## JOB:
Copy verbatim the block of lines in the entries below whose first line contains "(787, 400) = (466, 408): black" and whose last line contains "(251, 369) = (398, 516): green". Leave out all other lines.

(PROVIDED INFORMATION begins)

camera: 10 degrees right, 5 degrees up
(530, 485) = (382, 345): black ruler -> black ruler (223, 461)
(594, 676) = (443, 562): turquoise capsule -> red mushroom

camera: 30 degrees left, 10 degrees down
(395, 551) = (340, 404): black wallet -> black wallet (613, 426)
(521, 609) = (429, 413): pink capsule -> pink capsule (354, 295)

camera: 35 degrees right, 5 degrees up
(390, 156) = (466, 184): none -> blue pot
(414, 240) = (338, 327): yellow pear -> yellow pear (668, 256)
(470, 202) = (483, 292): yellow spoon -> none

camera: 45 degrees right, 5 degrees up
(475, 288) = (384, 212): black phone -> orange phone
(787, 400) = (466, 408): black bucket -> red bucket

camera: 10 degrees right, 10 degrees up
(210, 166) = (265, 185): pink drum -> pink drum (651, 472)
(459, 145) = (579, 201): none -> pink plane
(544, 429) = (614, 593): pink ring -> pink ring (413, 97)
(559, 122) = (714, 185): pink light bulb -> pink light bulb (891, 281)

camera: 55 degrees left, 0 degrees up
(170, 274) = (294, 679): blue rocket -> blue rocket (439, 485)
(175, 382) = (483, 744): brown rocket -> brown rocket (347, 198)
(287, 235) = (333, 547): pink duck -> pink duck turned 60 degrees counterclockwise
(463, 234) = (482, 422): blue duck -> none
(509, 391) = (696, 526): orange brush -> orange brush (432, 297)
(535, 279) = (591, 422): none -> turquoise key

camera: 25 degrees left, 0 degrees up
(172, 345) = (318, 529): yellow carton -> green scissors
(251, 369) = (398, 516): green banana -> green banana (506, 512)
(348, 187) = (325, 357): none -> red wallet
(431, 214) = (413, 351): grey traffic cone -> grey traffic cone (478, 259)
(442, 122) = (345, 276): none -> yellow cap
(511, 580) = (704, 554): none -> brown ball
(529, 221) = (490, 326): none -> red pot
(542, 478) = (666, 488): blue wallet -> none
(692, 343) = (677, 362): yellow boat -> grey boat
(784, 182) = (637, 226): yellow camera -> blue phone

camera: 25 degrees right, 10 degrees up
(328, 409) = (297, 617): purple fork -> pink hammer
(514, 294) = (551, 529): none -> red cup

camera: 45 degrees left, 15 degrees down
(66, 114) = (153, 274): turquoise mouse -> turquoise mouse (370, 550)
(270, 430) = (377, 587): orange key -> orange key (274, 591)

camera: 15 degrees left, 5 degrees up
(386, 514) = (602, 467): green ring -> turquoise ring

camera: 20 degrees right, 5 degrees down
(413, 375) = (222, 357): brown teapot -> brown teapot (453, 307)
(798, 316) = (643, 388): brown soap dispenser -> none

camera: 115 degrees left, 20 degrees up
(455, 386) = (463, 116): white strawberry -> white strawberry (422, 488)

(PROVIDED INFORMATION ends)

## OUTPUT FOR THIS EXERCISE:
(787, 400) = (466, 408): black bucket -> red bucket

camera: 10 degrees right, 10 degrees up
(210, 166) = (265, 185): pink drum -> pink drum (651, 472)
(459, 145) = (579, 201): none -> pink plane
(544, 429) = (614, 593): pink ring -> pink ring (413, 97)
(559, 122) = (714, 185): pink light bulb -> pink light bulb (891, 281)

camera: 55 degrees left, 0 degrees up
(170, 274) = (294, 679): blue rocket -> blue rocket (439, 485)
(175, 382) = (483, 744): brown rocket -> brown rocket (347, 198)
(287, 235) = (333, 547): pink duck -> pink duck turned 60 degrees counterclockwise
(463, 234) = (482, 422): blue duck -> none
(509, 391) = (696, 526): orange brush -> orange brush (432, 297)
(535, 279) = (591, 422): none -> turquoise key

camera: 25 degrees left, 0 degrees up
(172, 345) = (318, 529): yellow carton -> green scissors
(251, 369) = (398, 516): green banana -> green banana (506, 512)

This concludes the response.